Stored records
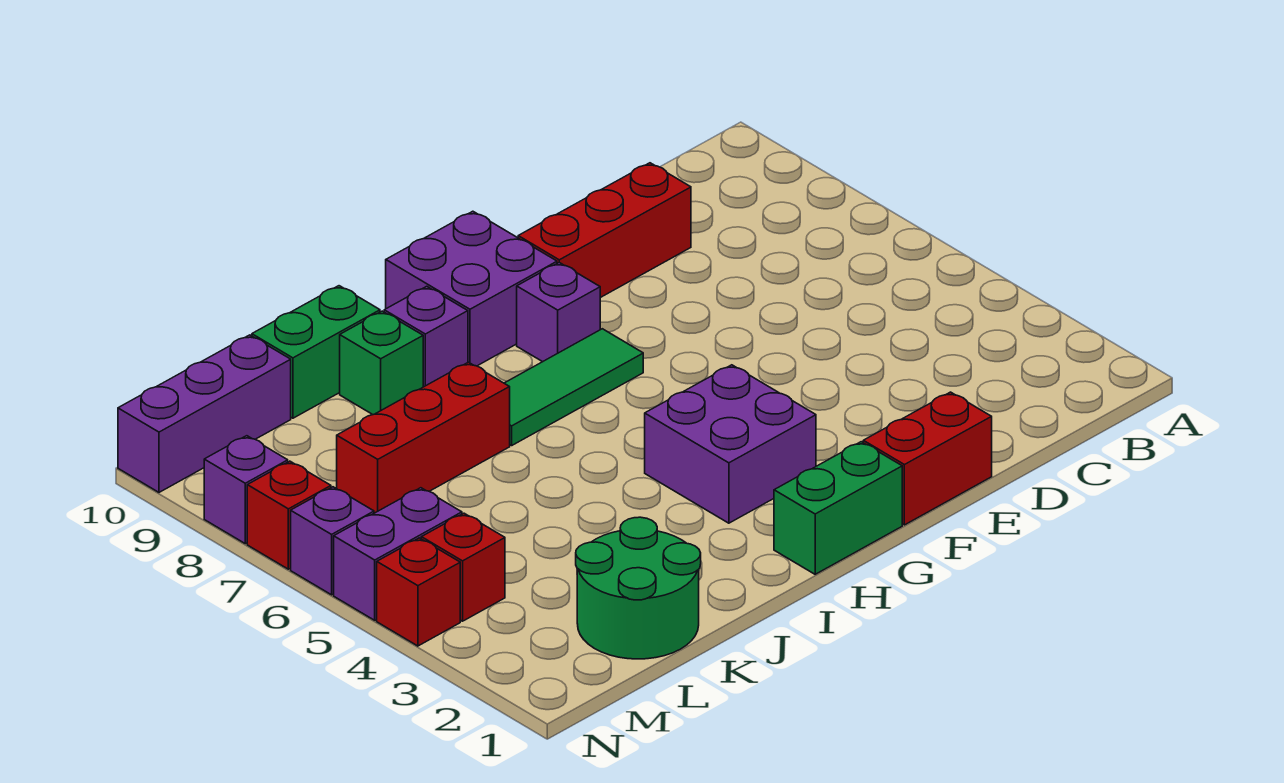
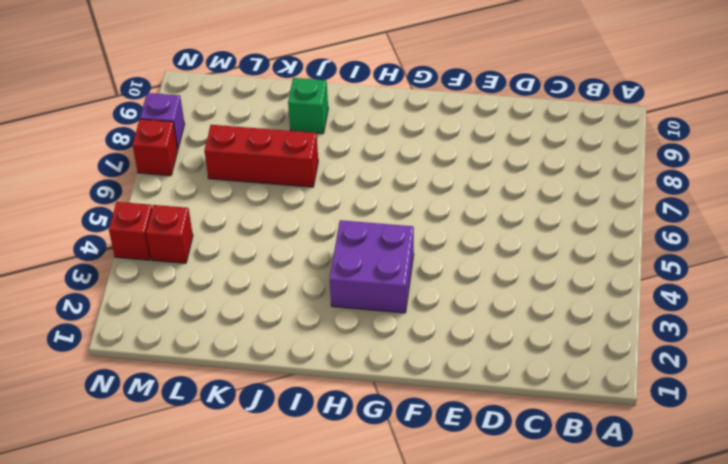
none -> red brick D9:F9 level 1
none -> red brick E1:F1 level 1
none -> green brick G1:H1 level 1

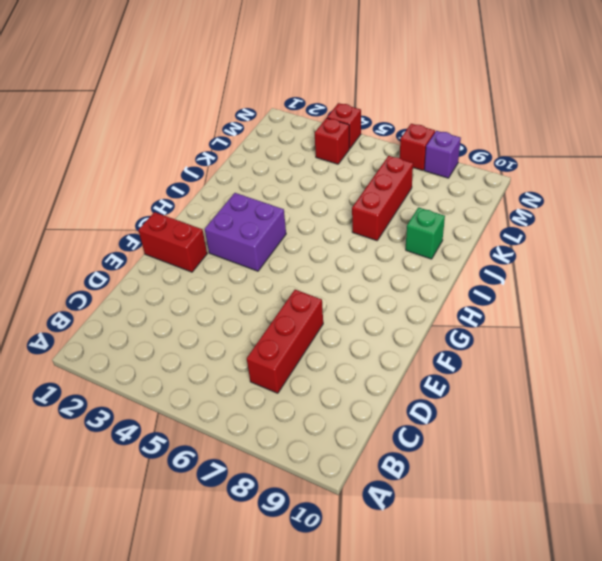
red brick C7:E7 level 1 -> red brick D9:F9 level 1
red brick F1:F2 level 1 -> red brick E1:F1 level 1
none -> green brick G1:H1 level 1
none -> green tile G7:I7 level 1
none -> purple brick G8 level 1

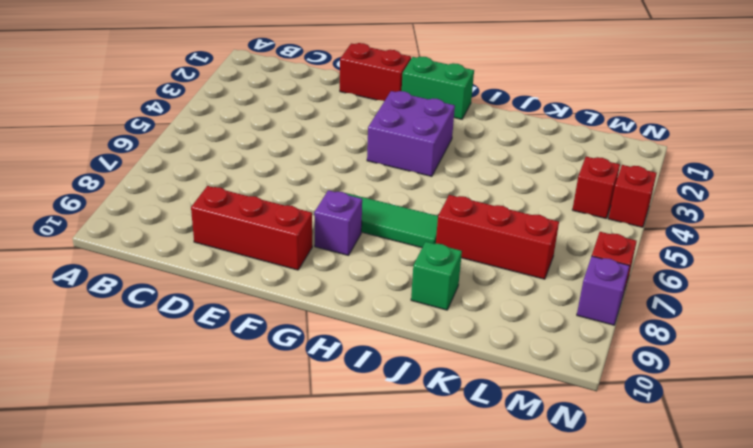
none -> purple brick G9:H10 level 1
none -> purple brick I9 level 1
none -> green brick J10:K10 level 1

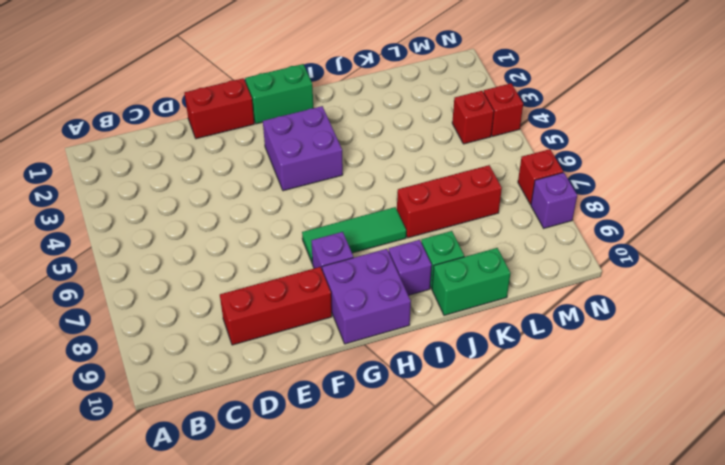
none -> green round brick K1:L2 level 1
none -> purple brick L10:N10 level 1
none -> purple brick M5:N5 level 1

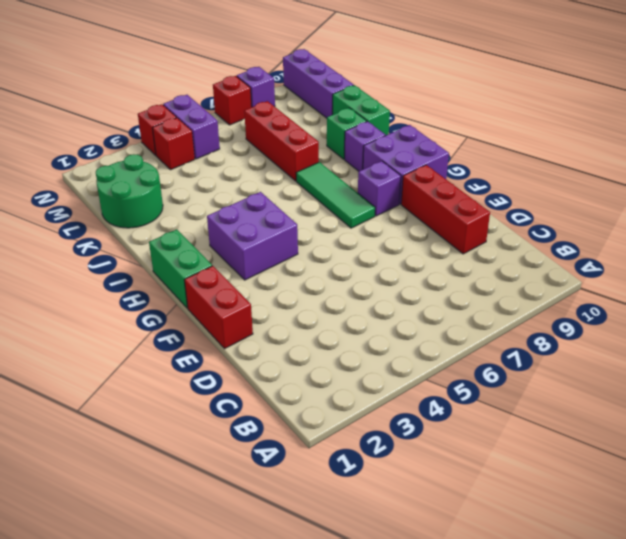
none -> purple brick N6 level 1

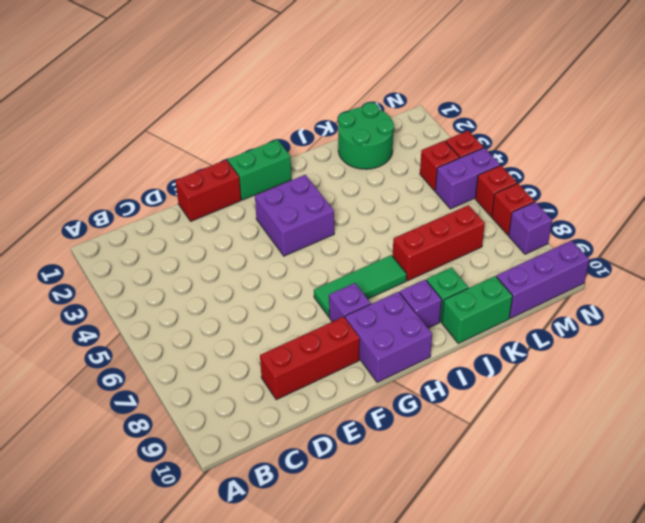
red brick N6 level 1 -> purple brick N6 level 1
--
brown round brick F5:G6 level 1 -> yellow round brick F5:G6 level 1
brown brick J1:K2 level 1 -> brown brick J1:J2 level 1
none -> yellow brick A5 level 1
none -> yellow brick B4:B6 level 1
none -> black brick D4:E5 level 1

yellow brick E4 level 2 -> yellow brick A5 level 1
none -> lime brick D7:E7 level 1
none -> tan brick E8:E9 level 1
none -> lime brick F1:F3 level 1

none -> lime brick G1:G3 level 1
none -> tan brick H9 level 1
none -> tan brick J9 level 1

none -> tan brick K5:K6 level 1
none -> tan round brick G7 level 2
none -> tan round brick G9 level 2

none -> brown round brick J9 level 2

REQUIREMENT> Look above for the line containing "none -> purple brick I9 level 1", then copy exactly from it through the line containing "red brick N6", keeping both and leaving out pictures. Add nothing else.

ANSWER FOR THE TASK>
none -> purple brick I9 level 1
none -> green brick J10:K10 level 1

none -> green round brick K1:L2 level 1
none -> purple brick L10:N10 level 1
none -> purple brick M5:N5 level 1

none -> purple brick N6 level 1

red brick N6 level 1 -> purple brick N6 level 1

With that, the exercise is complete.